**What is expected:** Print the data that follows word for word, leaving out any picture.

== Source records ==

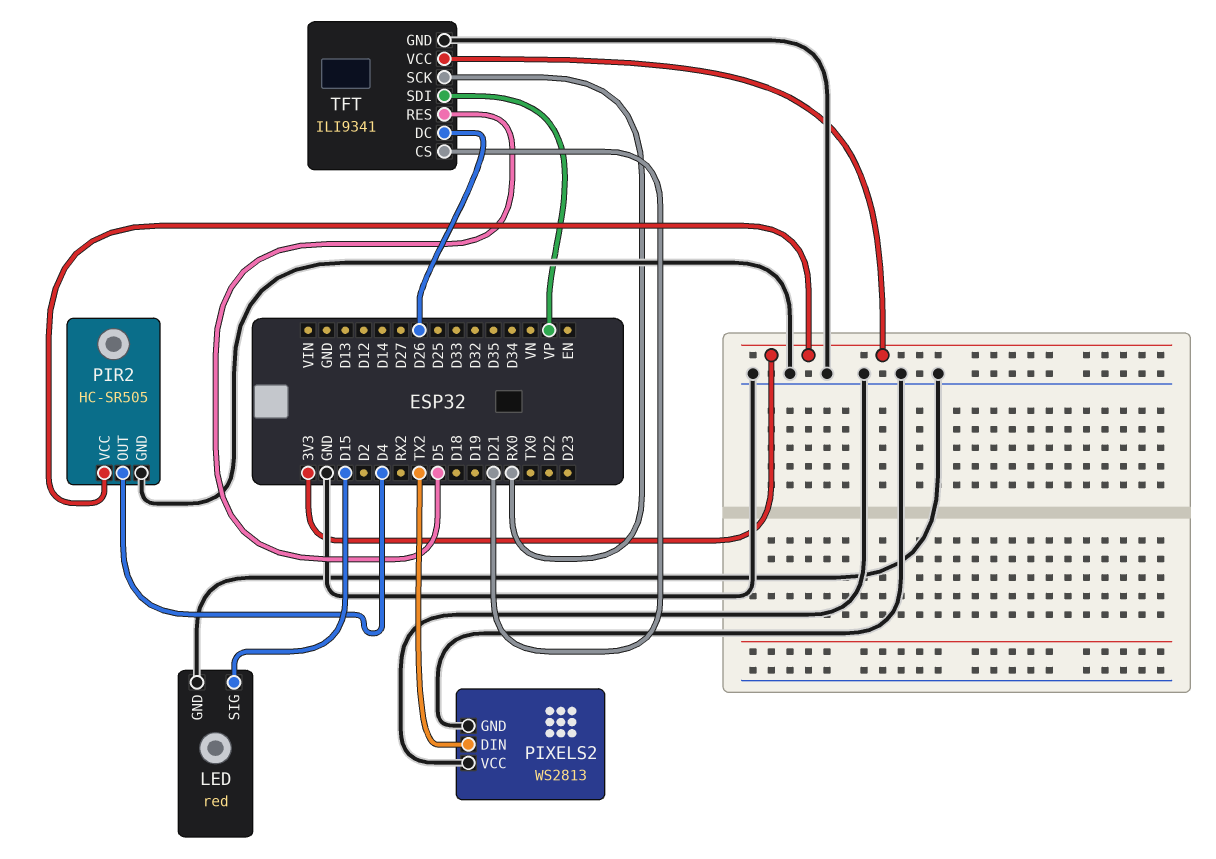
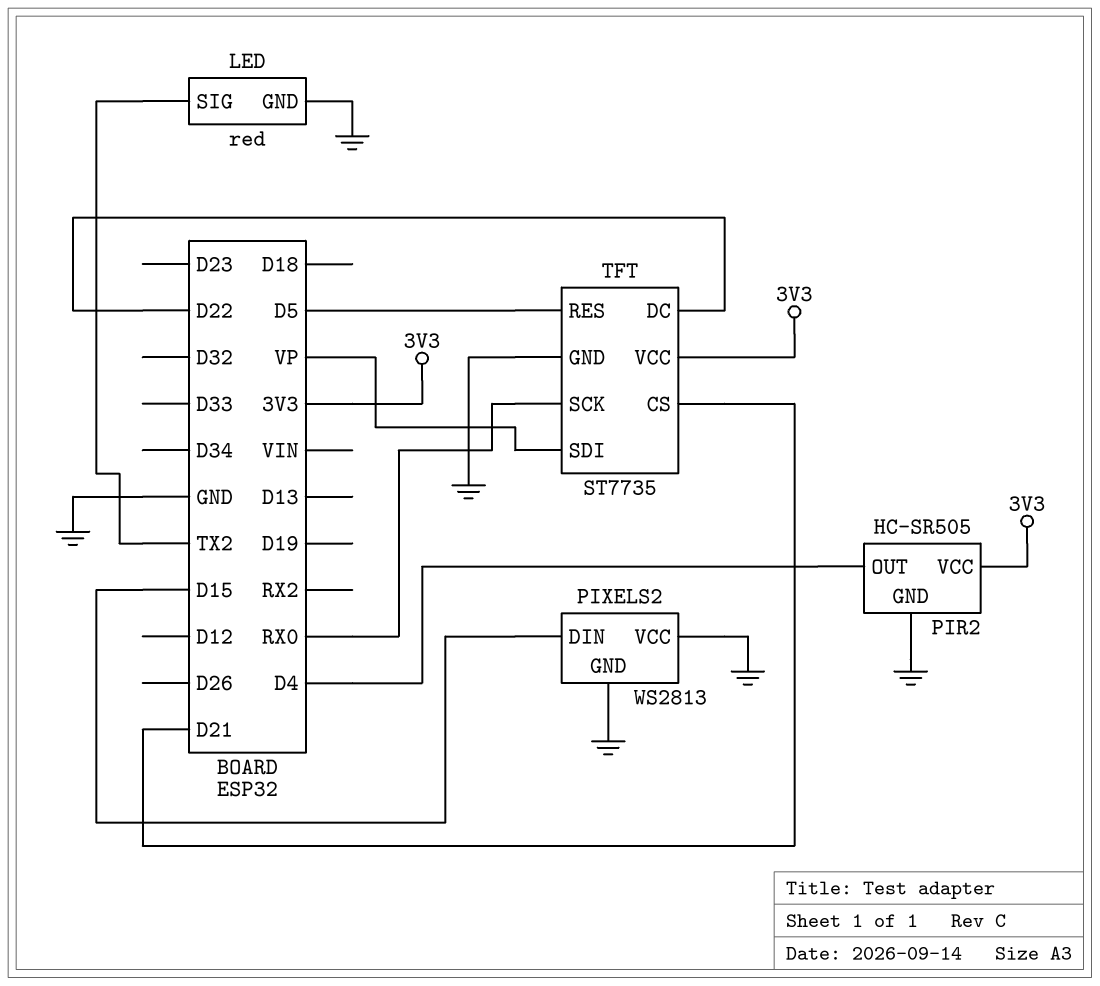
LED pin SIG: D15 -> TX2
PIXELS2 pin DIN: TX2 -> D15
TFT: ILI9341 -> ST7735
TFT pin DC: D26 -> D22

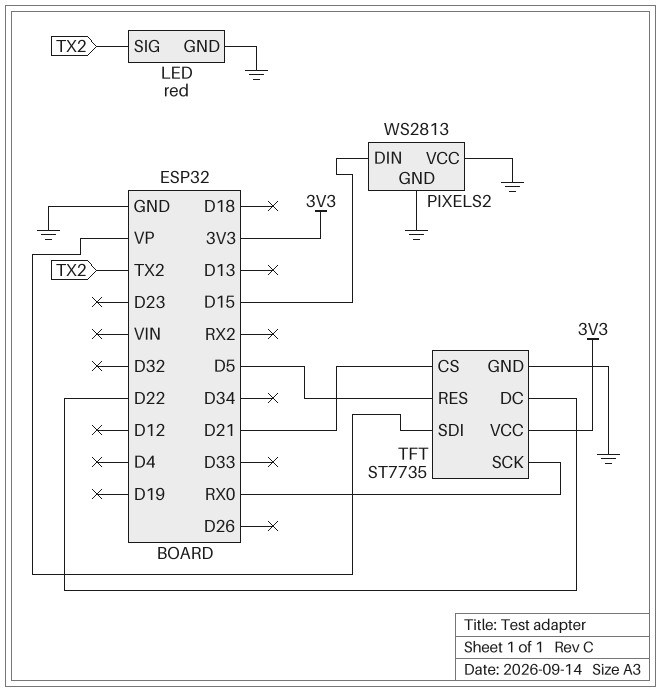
PIR2: HC-SR505 -> none
PIR2 pin GND: GND -> none
PIR2 pin OUT: D4 -> none
PIR2 pin VCC: 3V3 -> none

===

**Your response:**
LED pin SIG: D15 -> TX2
PIXELS2 pin DIN: TX2 -> D15
TFT: ILI9341 -> ST7735
TFT pin DC: D26 -> D22

PIR2: HC-SR505 -> none
PIR2 pin GND: GND -> none
PIR2 pin OUT: D4 -> none
PIR2 pin VCC: 3V3 -> none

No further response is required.